Records from a collection

• • • •

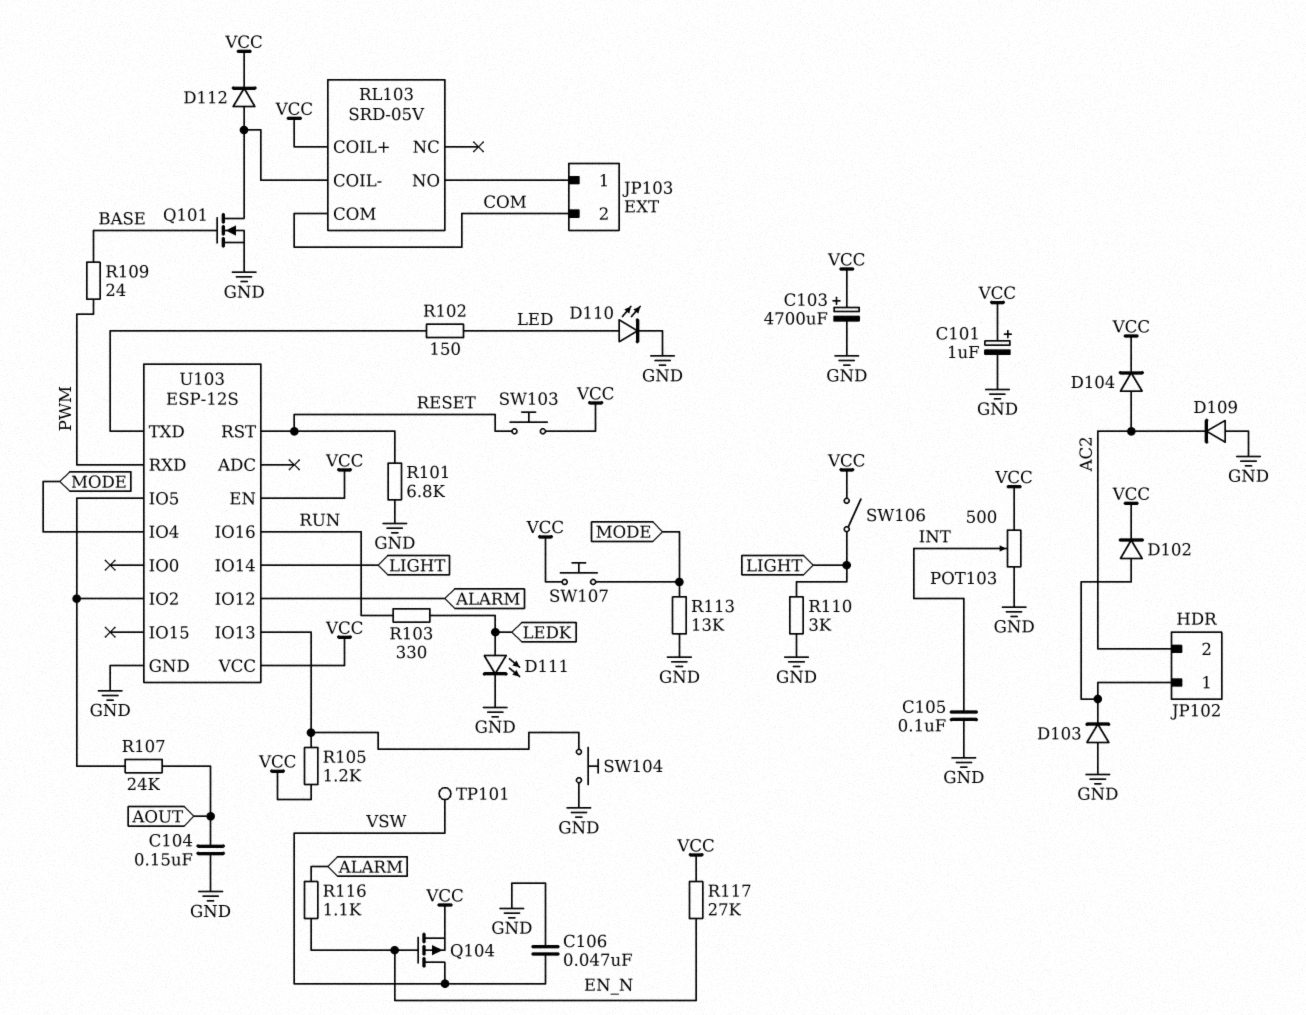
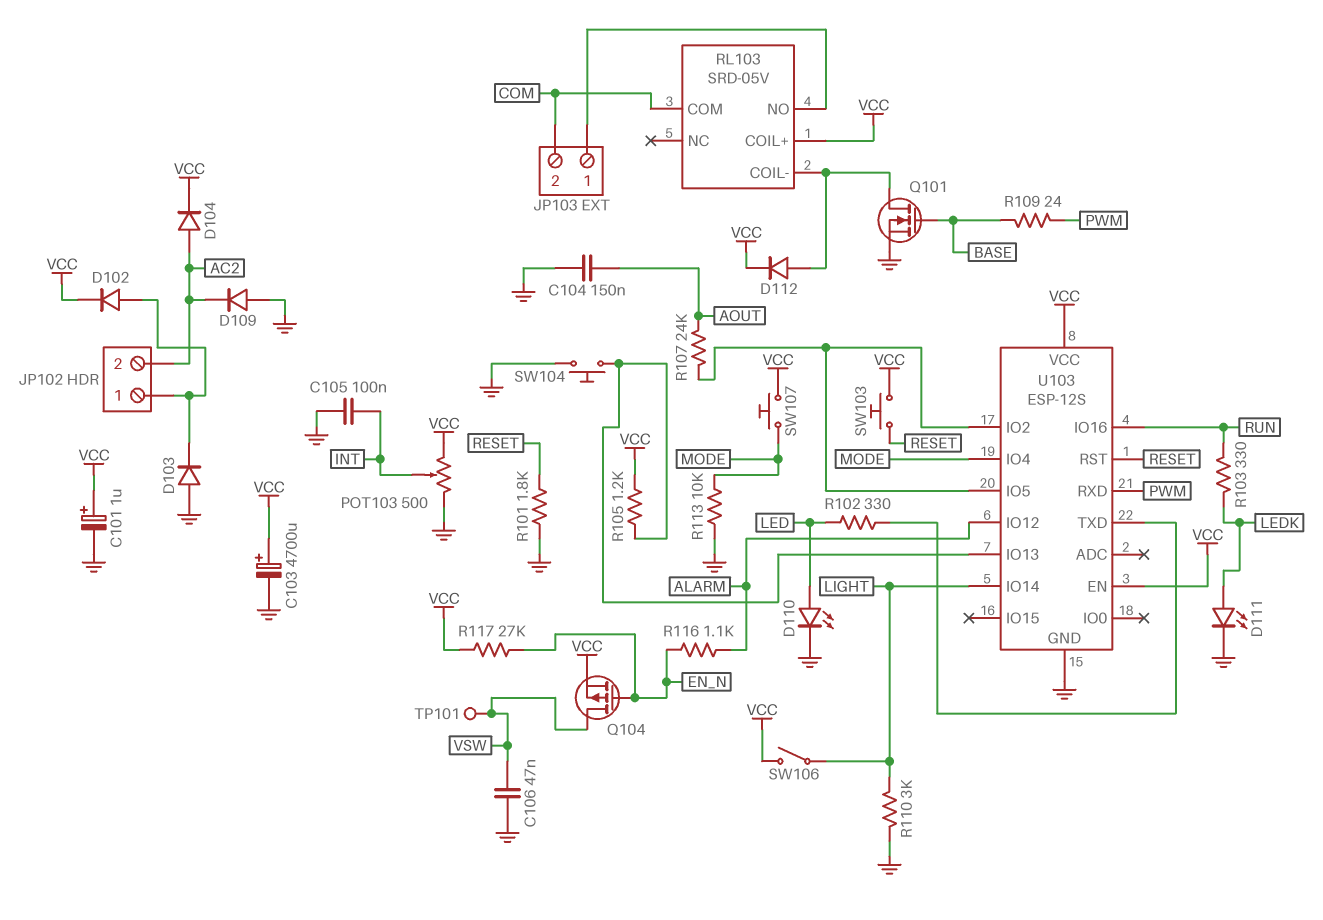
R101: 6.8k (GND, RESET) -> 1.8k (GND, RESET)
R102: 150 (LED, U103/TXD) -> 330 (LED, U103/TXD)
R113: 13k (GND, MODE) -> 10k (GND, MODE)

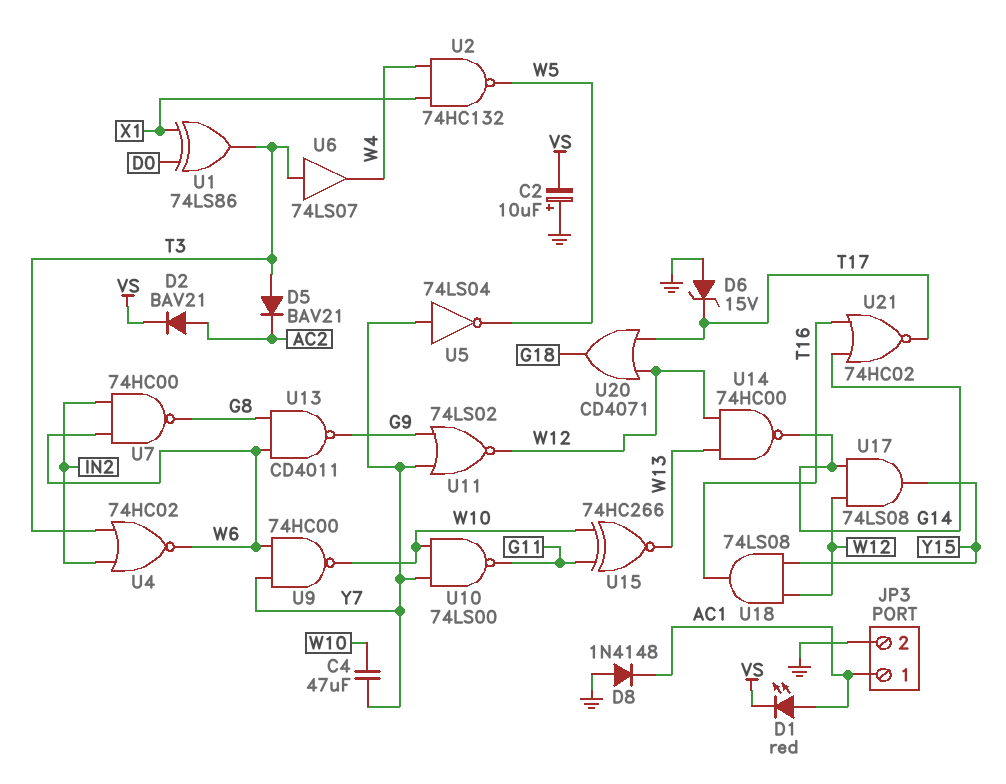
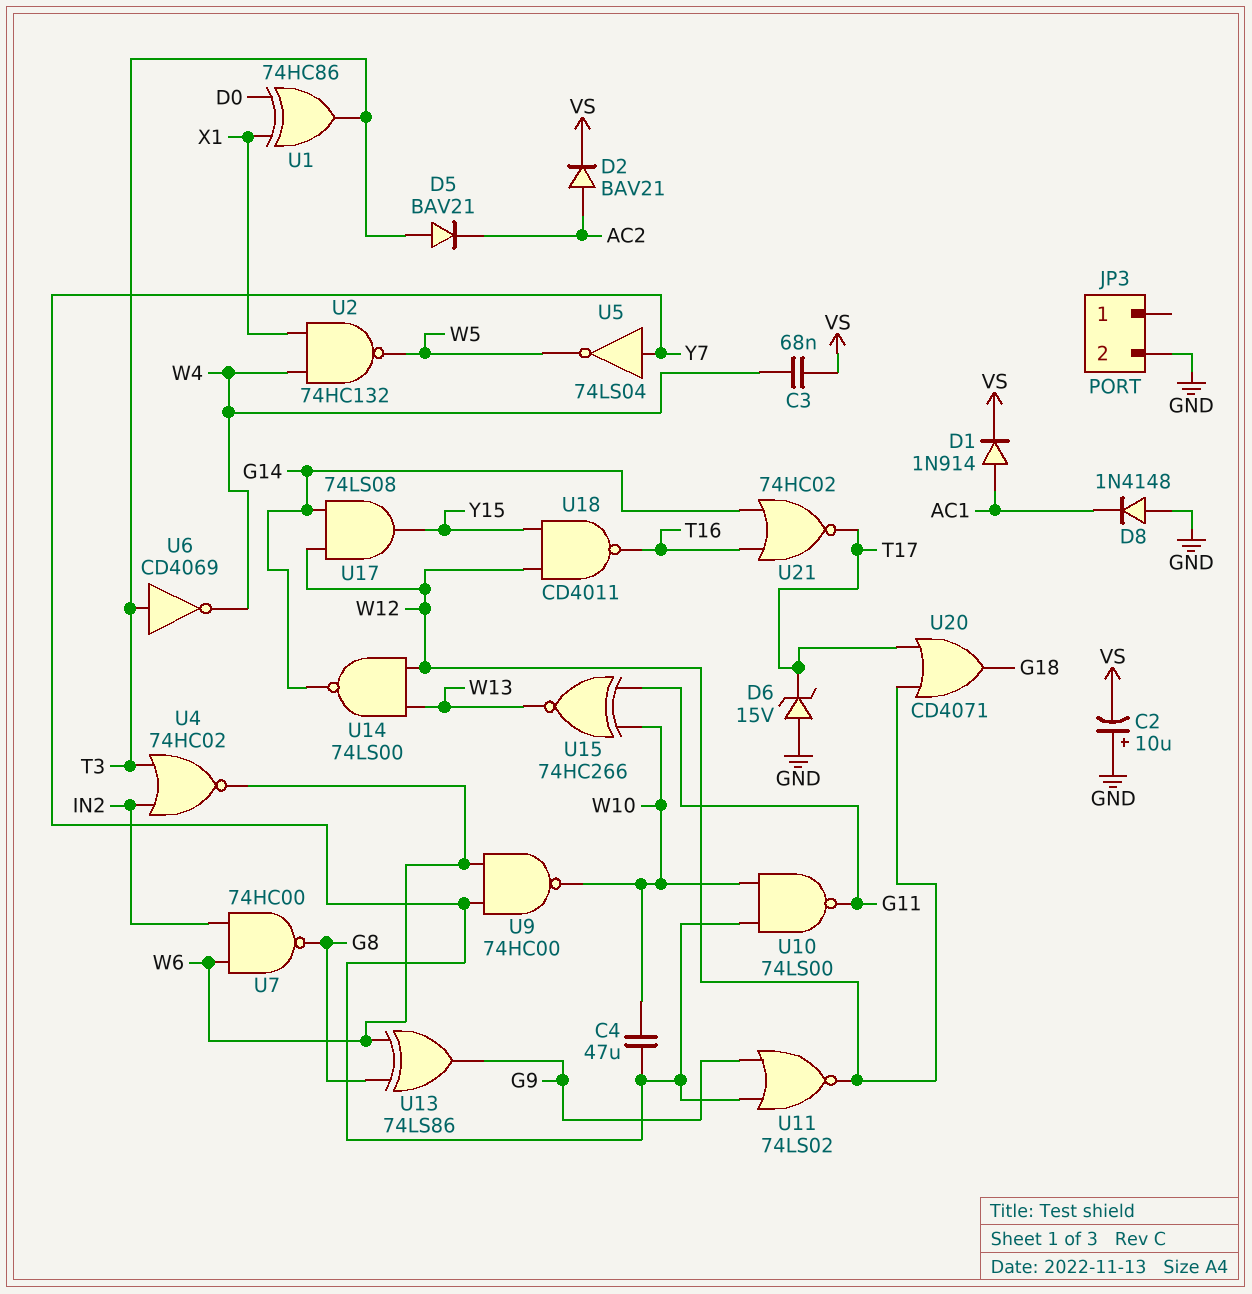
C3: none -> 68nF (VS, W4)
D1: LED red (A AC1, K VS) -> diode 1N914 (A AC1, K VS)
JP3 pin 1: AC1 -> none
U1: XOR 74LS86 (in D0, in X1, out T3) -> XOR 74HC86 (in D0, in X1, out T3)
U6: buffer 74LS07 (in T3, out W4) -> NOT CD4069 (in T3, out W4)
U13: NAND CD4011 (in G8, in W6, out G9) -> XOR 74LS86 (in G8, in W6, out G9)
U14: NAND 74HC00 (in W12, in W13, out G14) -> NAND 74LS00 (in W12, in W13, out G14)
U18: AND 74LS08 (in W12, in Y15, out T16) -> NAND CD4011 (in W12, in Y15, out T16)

• • • •

=== Activity ===
Taking the records above, retype every line from the one with "U1: XOR 74LS86" down to the one with "U14: NAND 74HC00", exactly and with nothing else.

=== Response to this exercise ===
U1: XOR 74LS86 (in D0, in X1, out T3) -> XOR 74HC86 (in D0, in X1, out T3)
U6: buffer 74LS07 (in T3, out W4) -> NOT CD4069 (in T3, out W4)
U13: NAND CD4011 (in G8, in W6, out G9) -> XOR 74LS86 (in G8, in W6, out G9)
U14: NAND 74HC00 (in W12, in W13, out G14) -> NAND 74LS00 (in W12, in W13, out G14)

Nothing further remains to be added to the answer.